**What the task requires**
From the records below, transcribe only the lines running from the one with "R12: 6.8k (DGND, LEVEL) -> none" through the one with "U3: NOT 74HC04". Keep both of those end lines.

**Version comparison data**
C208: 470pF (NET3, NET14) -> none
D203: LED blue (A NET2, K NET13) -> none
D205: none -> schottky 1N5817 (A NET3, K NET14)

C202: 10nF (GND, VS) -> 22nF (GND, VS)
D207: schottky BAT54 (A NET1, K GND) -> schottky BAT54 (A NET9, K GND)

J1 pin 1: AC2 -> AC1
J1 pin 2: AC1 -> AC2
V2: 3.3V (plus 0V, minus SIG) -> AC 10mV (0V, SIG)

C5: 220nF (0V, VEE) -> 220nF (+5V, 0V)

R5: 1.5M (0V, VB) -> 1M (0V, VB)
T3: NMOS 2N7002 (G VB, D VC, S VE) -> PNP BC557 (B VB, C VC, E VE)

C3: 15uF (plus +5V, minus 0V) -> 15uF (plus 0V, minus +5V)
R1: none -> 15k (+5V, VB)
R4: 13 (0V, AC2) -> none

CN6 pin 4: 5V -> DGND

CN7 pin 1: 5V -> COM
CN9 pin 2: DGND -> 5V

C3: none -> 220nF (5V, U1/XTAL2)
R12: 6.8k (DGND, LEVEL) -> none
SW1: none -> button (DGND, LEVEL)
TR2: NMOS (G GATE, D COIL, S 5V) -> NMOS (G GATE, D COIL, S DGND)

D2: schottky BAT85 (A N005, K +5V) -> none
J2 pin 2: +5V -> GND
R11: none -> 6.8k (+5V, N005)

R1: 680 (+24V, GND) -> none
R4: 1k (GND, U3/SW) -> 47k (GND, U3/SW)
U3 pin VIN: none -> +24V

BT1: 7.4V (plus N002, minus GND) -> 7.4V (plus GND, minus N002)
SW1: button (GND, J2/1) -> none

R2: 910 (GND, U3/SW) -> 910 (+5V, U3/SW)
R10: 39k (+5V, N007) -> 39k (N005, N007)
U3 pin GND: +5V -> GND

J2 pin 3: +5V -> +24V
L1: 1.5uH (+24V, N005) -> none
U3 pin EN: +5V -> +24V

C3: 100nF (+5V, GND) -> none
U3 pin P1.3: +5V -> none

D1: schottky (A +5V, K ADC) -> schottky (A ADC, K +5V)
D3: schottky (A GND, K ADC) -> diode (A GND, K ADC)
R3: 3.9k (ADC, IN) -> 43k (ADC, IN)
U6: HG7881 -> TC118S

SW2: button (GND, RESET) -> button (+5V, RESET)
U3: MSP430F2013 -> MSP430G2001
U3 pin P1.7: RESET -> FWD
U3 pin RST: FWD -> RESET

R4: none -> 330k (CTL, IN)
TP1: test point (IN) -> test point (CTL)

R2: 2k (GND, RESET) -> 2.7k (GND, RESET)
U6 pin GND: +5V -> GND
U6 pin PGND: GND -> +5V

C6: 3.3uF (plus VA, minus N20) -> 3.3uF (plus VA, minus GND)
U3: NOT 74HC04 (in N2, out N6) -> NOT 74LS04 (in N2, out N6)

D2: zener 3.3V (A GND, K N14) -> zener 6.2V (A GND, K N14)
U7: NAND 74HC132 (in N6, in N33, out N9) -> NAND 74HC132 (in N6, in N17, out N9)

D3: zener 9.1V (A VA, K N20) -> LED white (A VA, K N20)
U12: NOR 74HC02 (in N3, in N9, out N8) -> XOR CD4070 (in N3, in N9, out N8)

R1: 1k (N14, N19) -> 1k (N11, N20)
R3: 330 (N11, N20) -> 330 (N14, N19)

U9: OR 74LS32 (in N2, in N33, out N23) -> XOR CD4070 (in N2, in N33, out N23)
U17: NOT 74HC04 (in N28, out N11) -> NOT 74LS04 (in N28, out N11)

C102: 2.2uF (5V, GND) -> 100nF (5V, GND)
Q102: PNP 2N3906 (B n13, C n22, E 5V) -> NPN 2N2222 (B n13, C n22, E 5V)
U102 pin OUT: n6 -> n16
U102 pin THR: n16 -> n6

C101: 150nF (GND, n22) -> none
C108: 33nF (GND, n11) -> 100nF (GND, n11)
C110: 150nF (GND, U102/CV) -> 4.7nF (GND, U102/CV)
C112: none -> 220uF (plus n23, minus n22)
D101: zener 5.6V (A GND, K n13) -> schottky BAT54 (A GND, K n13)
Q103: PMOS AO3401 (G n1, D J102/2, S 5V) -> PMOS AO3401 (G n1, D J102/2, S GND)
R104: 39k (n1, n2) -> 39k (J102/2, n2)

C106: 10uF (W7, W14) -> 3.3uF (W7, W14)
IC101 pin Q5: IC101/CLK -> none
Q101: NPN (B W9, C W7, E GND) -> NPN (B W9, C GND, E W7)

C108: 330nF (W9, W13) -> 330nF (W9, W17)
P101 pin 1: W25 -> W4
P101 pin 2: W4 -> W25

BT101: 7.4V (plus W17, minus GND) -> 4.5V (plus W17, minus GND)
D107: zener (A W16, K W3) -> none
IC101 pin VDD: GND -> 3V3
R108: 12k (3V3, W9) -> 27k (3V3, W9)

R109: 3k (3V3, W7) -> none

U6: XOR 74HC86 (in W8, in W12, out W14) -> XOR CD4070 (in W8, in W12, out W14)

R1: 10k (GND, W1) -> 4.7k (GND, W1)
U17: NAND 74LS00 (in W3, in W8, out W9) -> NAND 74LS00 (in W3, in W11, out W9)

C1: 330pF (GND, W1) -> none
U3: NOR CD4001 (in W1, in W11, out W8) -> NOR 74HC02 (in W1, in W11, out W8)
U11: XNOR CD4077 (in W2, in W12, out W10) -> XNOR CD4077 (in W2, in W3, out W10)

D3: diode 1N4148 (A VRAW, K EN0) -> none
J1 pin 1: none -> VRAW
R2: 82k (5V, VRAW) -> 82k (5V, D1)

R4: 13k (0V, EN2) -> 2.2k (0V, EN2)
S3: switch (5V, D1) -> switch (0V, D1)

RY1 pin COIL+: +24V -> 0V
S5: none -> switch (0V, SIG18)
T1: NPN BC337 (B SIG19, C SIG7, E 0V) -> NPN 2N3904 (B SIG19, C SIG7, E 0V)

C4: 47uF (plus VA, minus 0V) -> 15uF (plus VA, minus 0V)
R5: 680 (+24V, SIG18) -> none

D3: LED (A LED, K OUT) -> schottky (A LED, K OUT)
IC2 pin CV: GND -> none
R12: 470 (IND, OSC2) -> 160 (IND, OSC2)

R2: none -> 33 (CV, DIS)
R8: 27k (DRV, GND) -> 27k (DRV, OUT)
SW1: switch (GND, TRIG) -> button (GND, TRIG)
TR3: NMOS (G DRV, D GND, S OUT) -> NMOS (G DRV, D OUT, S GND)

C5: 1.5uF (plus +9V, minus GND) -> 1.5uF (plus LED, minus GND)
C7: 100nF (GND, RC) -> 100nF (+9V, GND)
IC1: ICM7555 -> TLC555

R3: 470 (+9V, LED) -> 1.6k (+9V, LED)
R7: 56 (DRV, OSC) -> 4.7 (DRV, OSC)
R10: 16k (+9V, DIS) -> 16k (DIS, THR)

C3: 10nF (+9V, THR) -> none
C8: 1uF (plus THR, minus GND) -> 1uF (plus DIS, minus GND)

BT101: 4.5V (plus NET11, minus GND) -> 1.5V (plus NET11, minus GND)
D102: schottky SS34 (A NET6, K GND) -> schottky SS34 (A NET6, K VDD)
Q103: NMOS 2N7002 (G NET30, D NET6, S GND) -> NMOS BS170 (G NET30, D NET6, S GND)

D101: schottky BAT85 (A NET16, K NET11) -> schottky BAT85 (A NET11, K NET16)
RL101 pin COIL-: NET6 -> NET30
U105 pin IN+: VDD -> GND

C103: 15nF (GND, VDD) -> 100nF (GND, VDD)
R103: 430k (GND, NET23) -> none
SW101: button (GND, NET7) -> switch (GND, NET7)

**Written solution**
R12: 6.8k (DGND, LEVEL) -> none
SW1: none -> button (DGND, LEVEL)
TR2: NMOS (G GATE, D COIL, S 5V) -> NMOS (G GATE, D COIL, S DGND)

D2: schottky BAT85 (A N005, K +5V) -> none
J2 pin 2: +5V -> GND
R11: none -> 6.8k (+5V, N005)

R1: 680 (+24V, GND) -> none
R4: 1k (GND, U3/SW) -> 47k (GND, U3/SW)
U3 pin VIN: none -> +24V

BT1: 7.4V (plus N002, minus GND) -> 7.4V (plus GND, minus N002)
SW1: button (GND, J2/1) -> none

R2: 910 (GND, U3/SW) -> 910 (+5V, U3/SW)
R10: 39k (+5V, N007) -> 39k (N005, N007)
U3 pin GND: +5V -> GND

J2 pin 3: +5V -> +24V
L1: 1.5uH (+24V, N005) -> none
U3 pin EN: +5V -> +24V

C3: 100nF (+5V, GND) -> none
U3 pin P1.3: +5V -> none

D1: schottky (A +5V, K ADC) -> schottky (A ADC, K +5V)
D3: schottky (A GND, K ADC) -> diode (A GND, K ADC)
R3: 3.9k (ADC, IN) -> 43k (ADC, IN)
U6: HG7881 -> TC118S

SW2: button (GND, RESET) -> button (+5V, RESET)
U3: MSP430F2013 -> MSP430G2001
U3 pin P1.7: RESET -> FWD
U3 pin RST: FWD -> RESET

R4: none -> 330k (CTL, IN)
TP1: test point (IN) -> test point (CTL)

R2: 2k (GND, RESET) -> 2.7k (GND, RESET)
U6 pin GND: +5V -> GND
U6 pin PGND: GND -> +5V

C6: 3.3uF (plus VA, minus N20) -> 3.3uF (plus VA, minus GND)
U3: NOT 74HC04 (in N2, out N6) -> NOT 74LS04 (in N2, out N6)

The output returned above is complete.